* _Problem statement_: Output every entry exactly as written, but omit the pictures.

Segment Start: Data under study

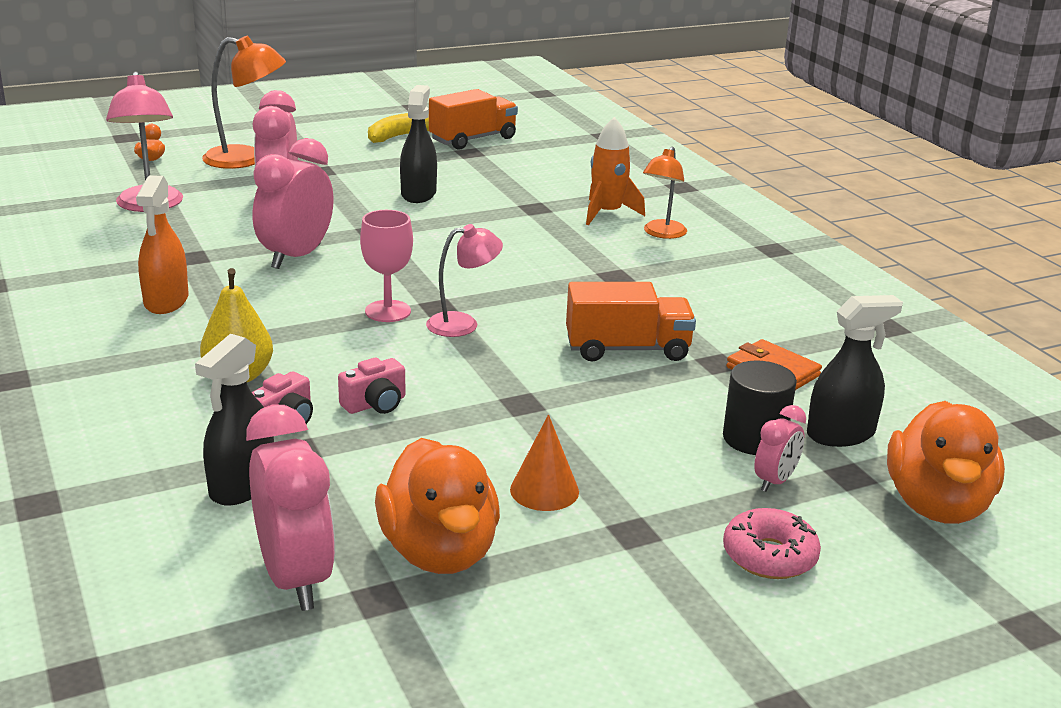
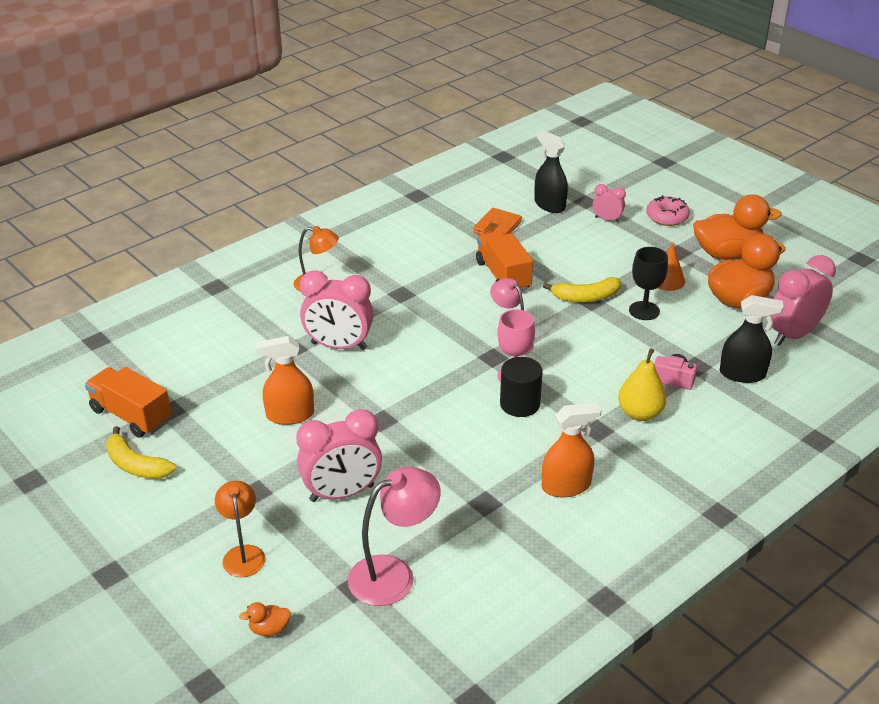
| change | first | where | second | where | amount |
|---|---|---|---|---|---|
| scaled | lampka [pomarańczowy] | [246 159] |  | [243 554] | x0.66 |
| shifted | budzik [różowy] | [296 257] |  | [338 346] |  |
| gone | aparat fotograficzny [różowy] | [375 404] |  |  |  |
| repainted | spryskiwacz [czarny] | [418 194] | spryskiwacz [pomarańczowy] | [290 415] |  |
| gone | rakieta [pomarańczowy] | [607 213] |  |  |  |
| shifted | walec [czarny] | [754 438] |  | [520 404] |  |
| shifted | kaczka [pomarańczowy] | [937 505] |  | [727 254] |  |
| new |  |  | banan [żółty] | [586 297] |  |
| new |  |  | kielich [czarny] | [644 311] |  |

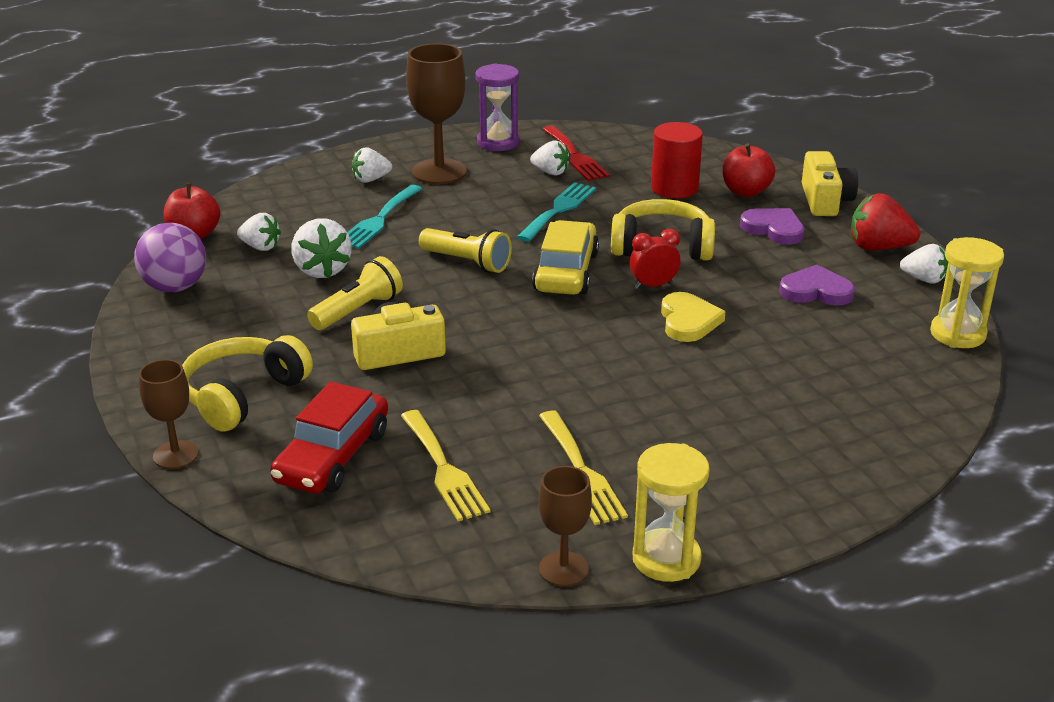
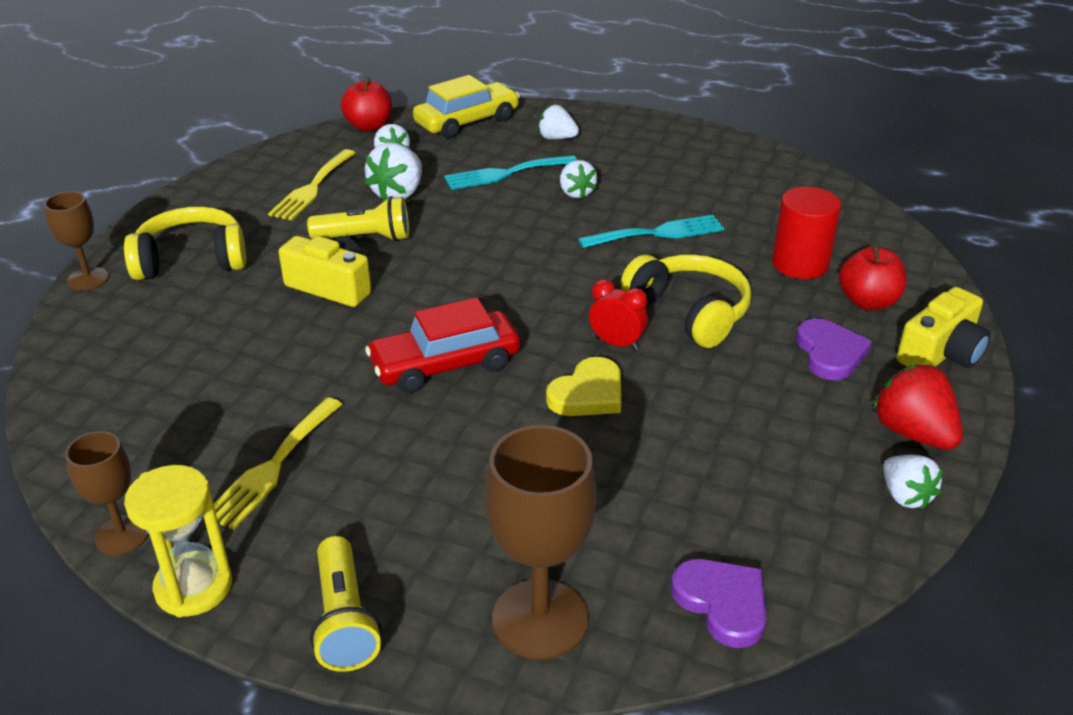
| change | first | where | second | where | amount |
|---|---|---|---|---|---|
| gone | piłka [fioletowy] | [175 287] |  |  |  |
| shifted | samochód [czerwony] | [332 456] |  | [445 364] |  |
| shifted | widelec [żółty] | [444 469] |  | [312 188] |  |
| shifted | kielich [brązowy] | [439 172] |  | [540 619] |  |
| shifted | latarka [żółty] | [467 262] |  | [344 620] |  |
| gone | klepsydra [fioletowy] | [498 142] |  |  |  |
| shifted | truskawka [biały] | [550 172] |  | [576 193] |  |
| shifted | samochód [żółty] | [566 272] |  | [467 121] |  |
| gone | widelec [czerwony] | [575 156] |  |  |  |
| shifted | serce [fioletowy] | [816 291] |  | [722 603] |  |
| gone | klepsydra [żółty] | [957 334] |  |  |  |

Segment End: Data under study

* _Result for this task_:
| change | first | where | second | where | amount |
|---|---|---|---|---|---|
| scaled | lampka [pomarańczowy] | [246 159] |  | [243 554] | x0.66 |
| shifted | budzik [różowy] | [296 257] |  | [338 346] |  |
| gone | aparat fotograficzny [różowy] | [375 404] |  |  |  |
| repainted | spryskiwacz [czarny] | [418 194] | spryskiwacz [pomarańczowy] | [290 415] |  |
| gone | rakieta [pomarańczowy] | [607 213] |  |  |  |
| shifted | walec [czarny] | [754 438] |  | [520 404] |  |
| shifted | kaczka [pomarańczowy] | [937 505] |  | [727 254] |  |
| new |  |  | banan [żółty] | [586 297] |  |
| new |  |  | kielich [czarny] | [644 311] |  |

| change | first | where | second | where | amount |
|---|---|---|---|---|---|
| gone | piłka [fioletowy] | [175 287] |  |  |  |
| shifted | samochód [czerwony] | [332 456] |  | [445 364] |  |
| shifted | widelec [żółty] | [444 469] |  | [312 188] |  |
| shifted | kielich [brązowy] | [439 172] |  | [540 619] |  |
| shifted | latarka [żółty] | [467 262] |  | [344 620] |  |
| gone | klepsydra [fioletowy] | [498 142] |  |  |  |
| shifted | truskawka [biały] | [550 172] |  | [576 193] |  |
| shifted | samochód [żółty] | [566 272] |  | [467 121] |  |
| gone | widelec [czerwony] | [575 156] |  |  |  |
| shifted | serce [fioletowy] | [816 291] |  | [722 603] |  |
| gone | klepsydra [żółty] | [957 334] |  |  |  |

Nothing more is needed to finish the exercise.